**Stored data**
▬▬▬▬▬▬▬▬▬▬
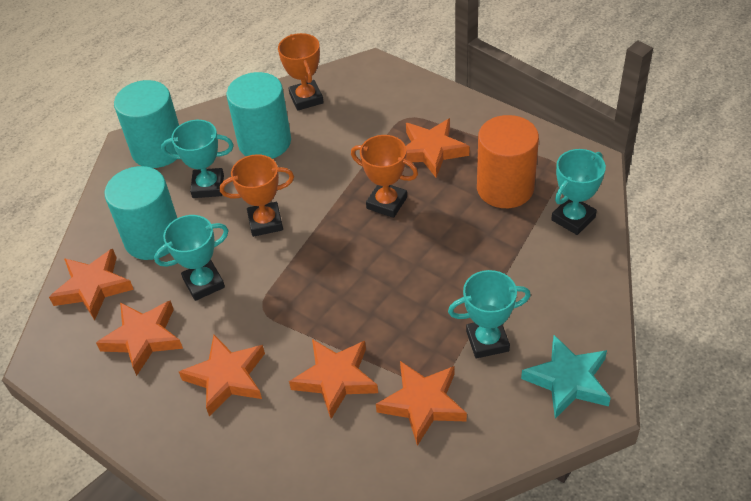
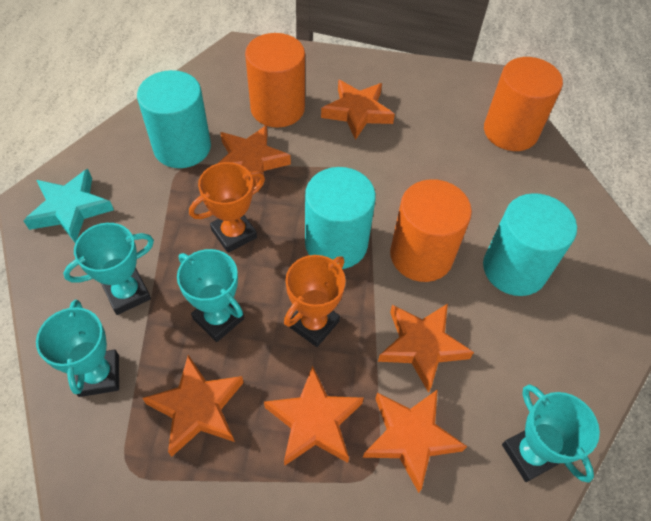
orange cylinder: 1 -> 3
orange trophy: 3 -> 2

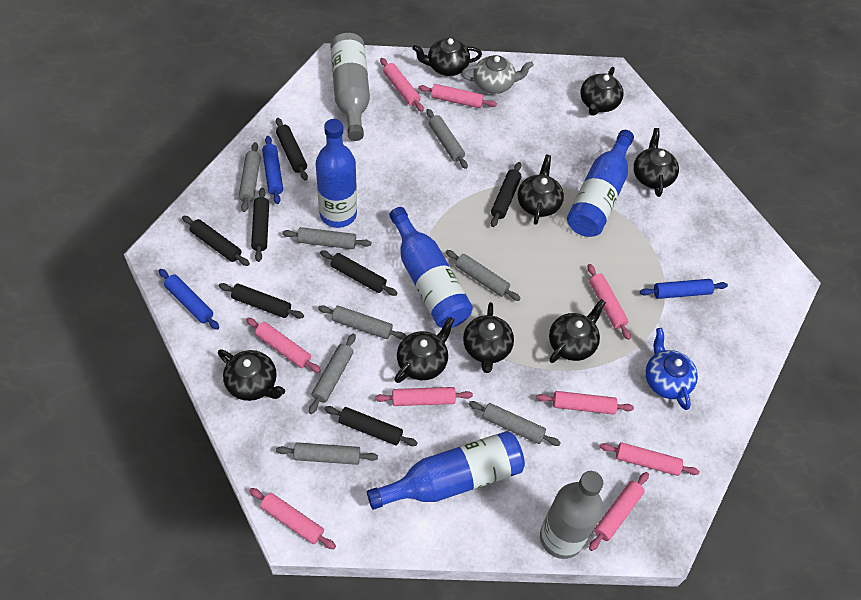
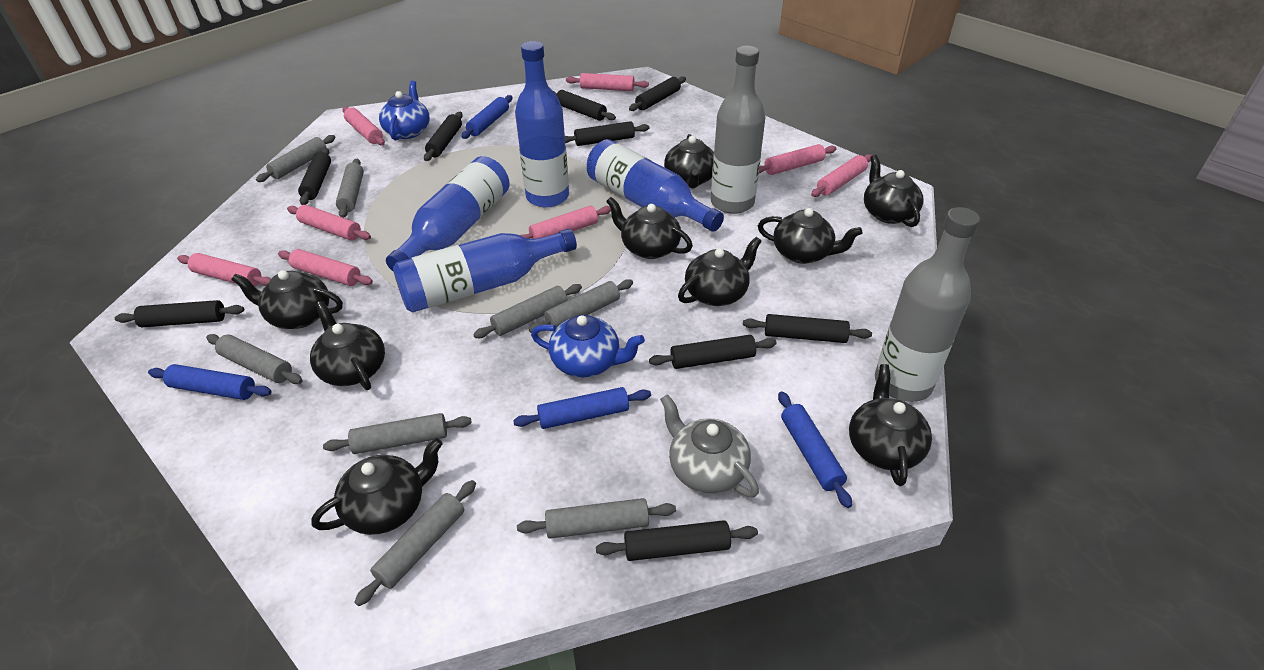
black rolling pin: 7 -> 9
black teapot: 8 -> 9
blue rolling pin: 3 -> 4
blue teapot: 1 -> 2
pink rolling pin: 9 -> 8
▬▬▬▬▬▬▬▬▬▬
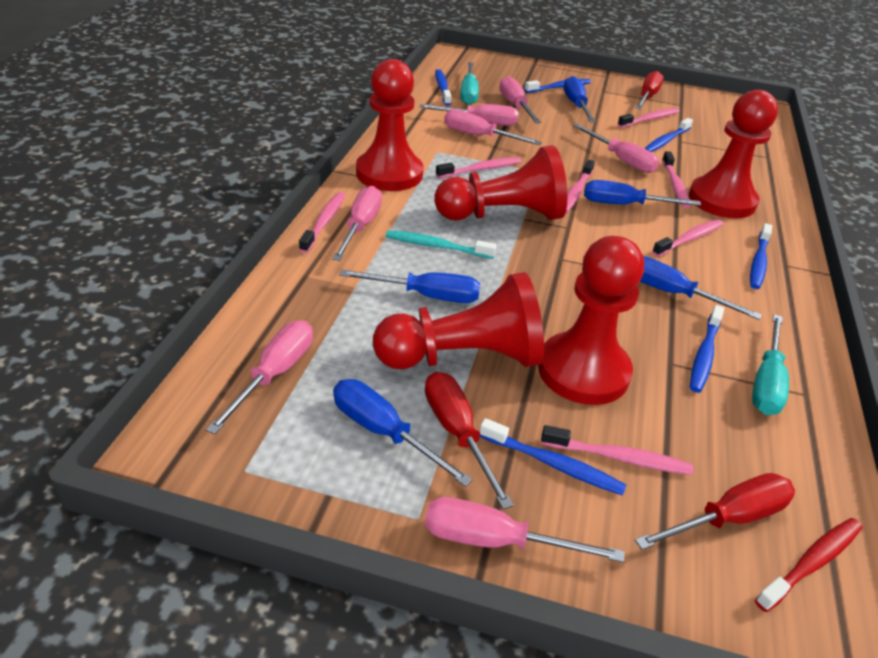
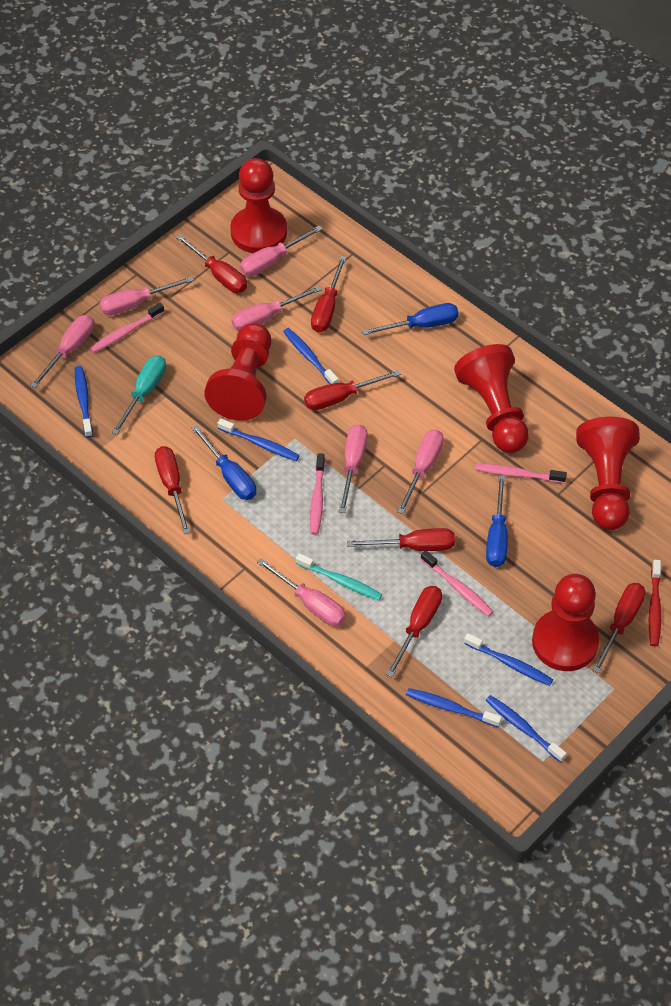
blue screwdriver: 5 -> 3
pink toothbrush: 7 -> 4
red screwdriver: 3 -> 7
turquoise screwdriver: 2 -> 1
▬▬▬▬▬▬▬▬▬▬
List every line above containing the word "black".

**Solution to this exercise**
black rolling pin: 7 -> 9
black teapot: 8 -> 9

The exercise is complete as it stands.